Exercise details
Please write out the line containing "The second view lost the turquoise" and each line after it through the end of the data, exactly, and nothing else.

Excerpted records
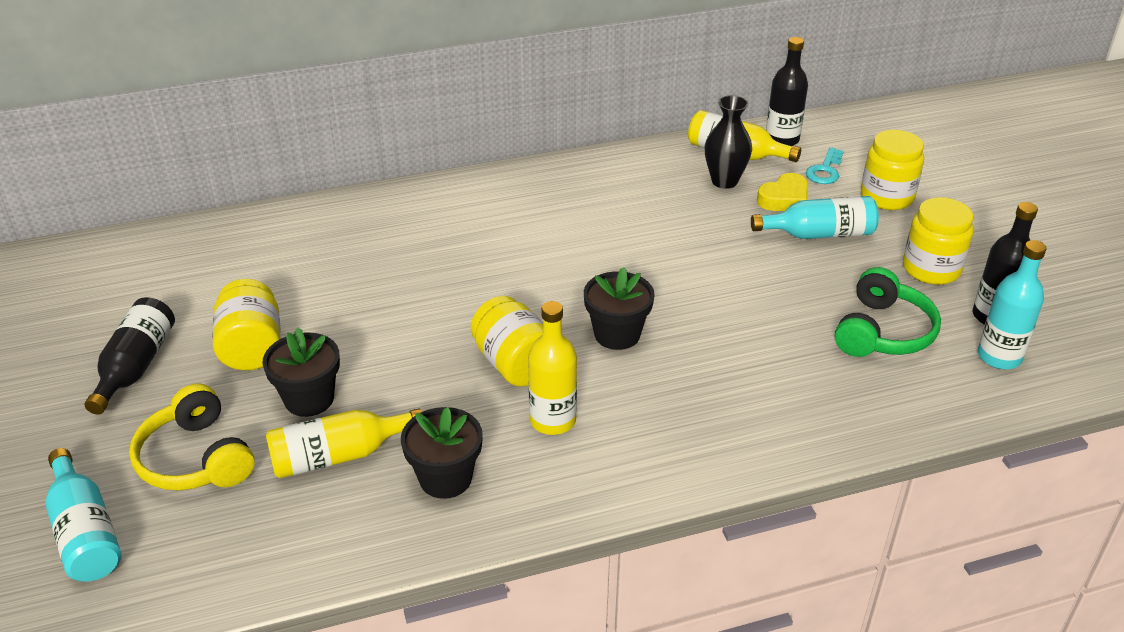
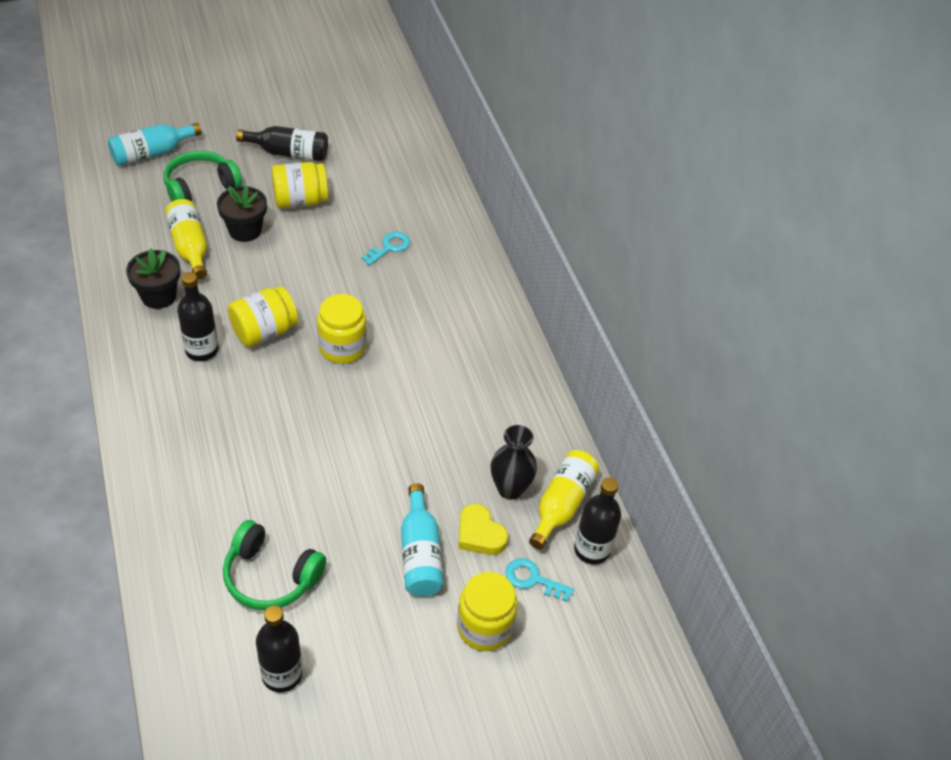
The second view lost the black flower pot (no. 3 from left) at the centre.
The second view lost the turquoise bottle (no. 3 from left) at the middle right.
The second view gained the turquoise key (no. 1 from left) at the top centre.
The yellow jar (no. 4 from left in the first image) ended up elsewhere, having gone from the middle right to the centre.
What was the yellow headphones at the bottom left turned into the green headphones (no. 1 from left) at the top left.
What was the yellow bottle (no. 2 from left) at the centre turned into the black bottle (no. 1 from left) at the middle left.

Task answer
The second view lost the turquoise bottle (no. 3 from left) at the middle right.
The second view gained the turquoise key (no. 1 from left) at the top centre.
The yellow jar (no. 4 from left in the first image) ended up elsewhere, having gone from the middle right to the centre.
What was the yellow headphones at the bottom left turned into the green headphones (no. 1 from left) at the top left.
What was the yellow bottle (no. 2 from left) at the centre turned into the black bottle (no. 1 from left) at the middle left.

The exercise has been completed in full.